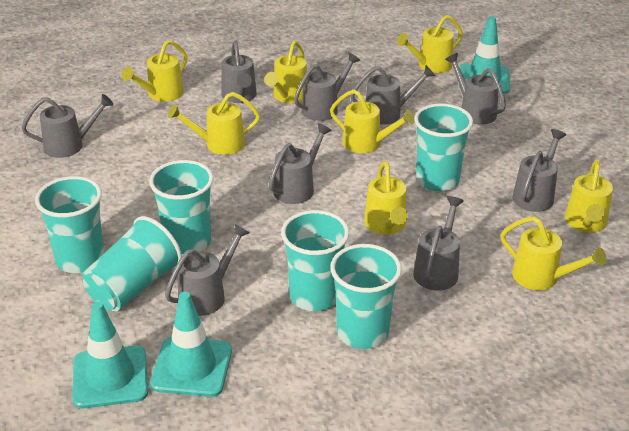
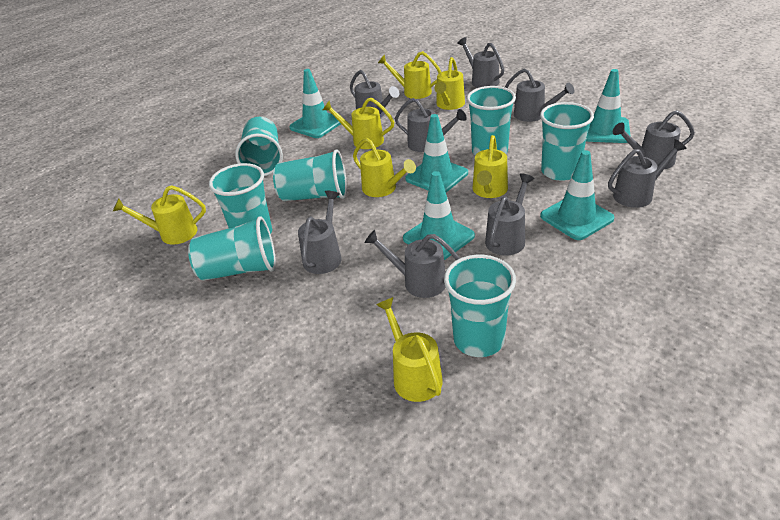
turquoise cup: 6 -> 7
turquoise traffic cone: 3 -> 5
yellow watering can: 8 -> 7

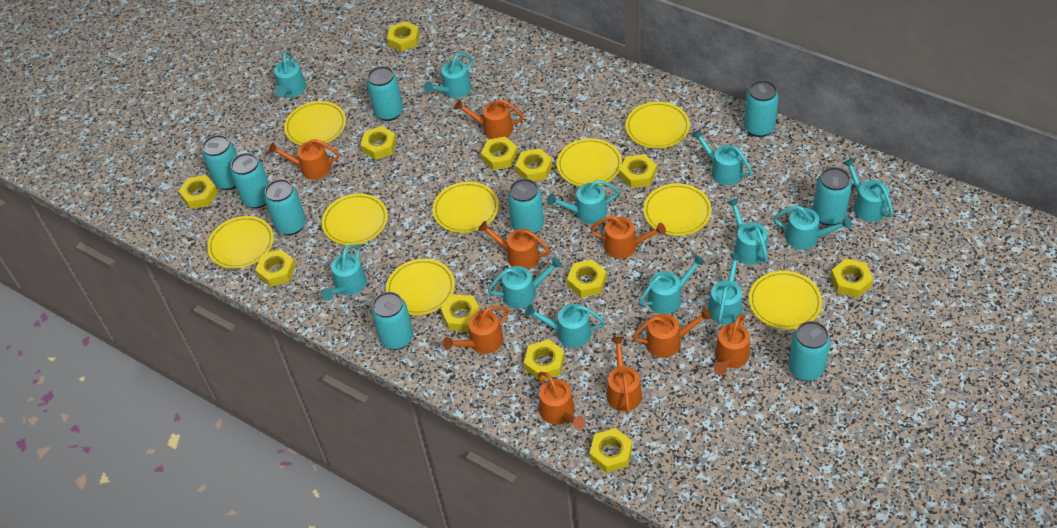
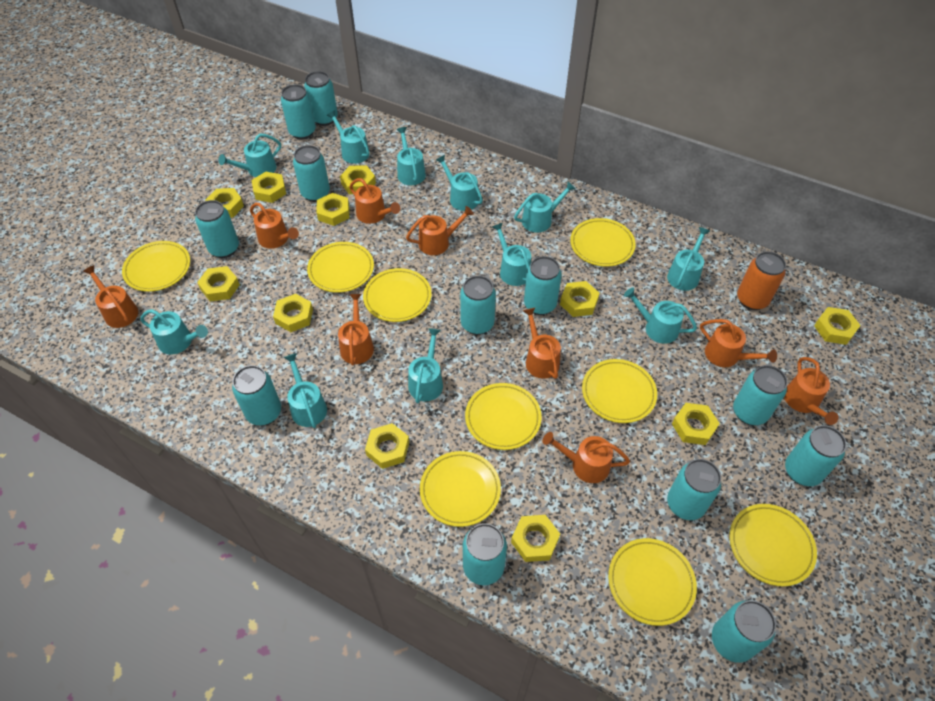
orange can: 0 -> 1
turquoise can: 9 -> 12
turquoise watering can: 12 -> 11
yellow nut: 12 -> 11

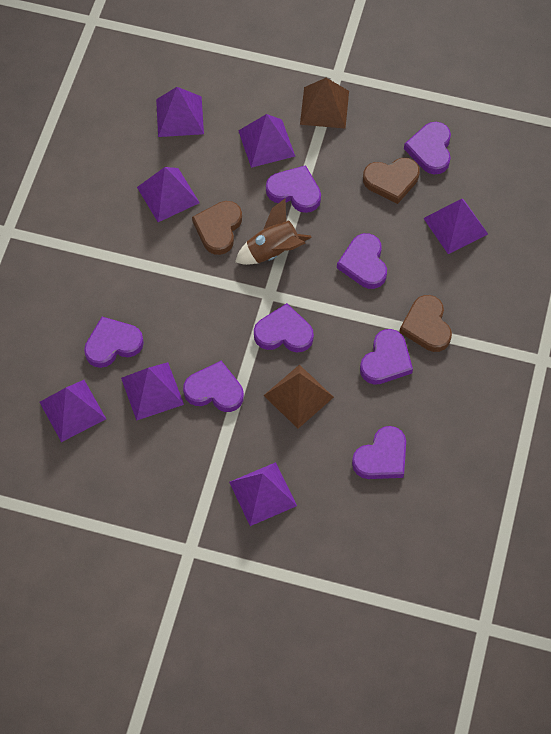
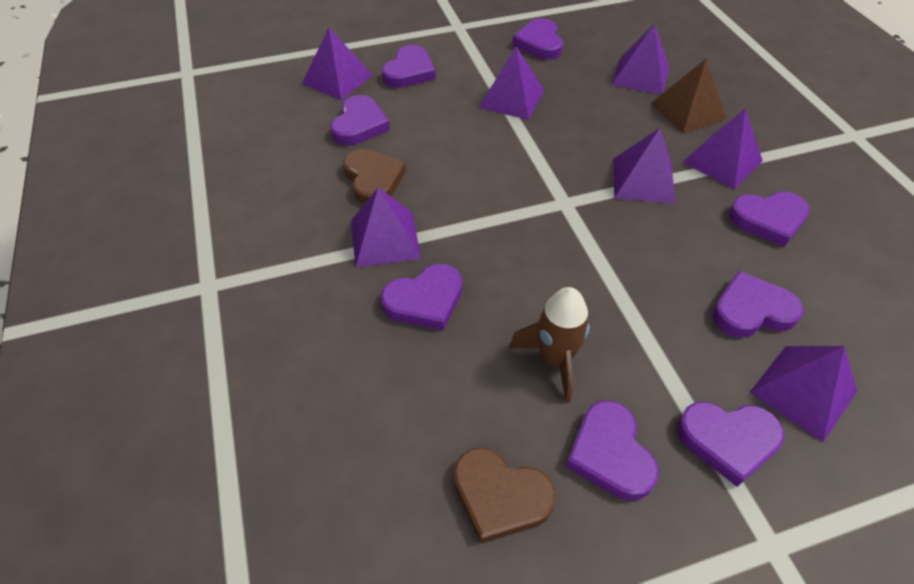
brown heart: 3 -> 2
brown pyramid: 2 -> 1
= = = = = = =
→ YOUR ASSIGNMENT:
Transcribe the full listing exactly, but keep every image out of it.

→ OUTPUT:
turquoise cup: 6 -> 7
turquoise traffic cone: 3 -> 5
yellow watering can: 8 -> 7

orange can: 0 -> 1
turquoise can: 9 -> 12
turquoise watering can: 12 -> 11
yellow nut: 12 -> 11

brown heart: 3 -> 2
brown pyramid: 2 -> 1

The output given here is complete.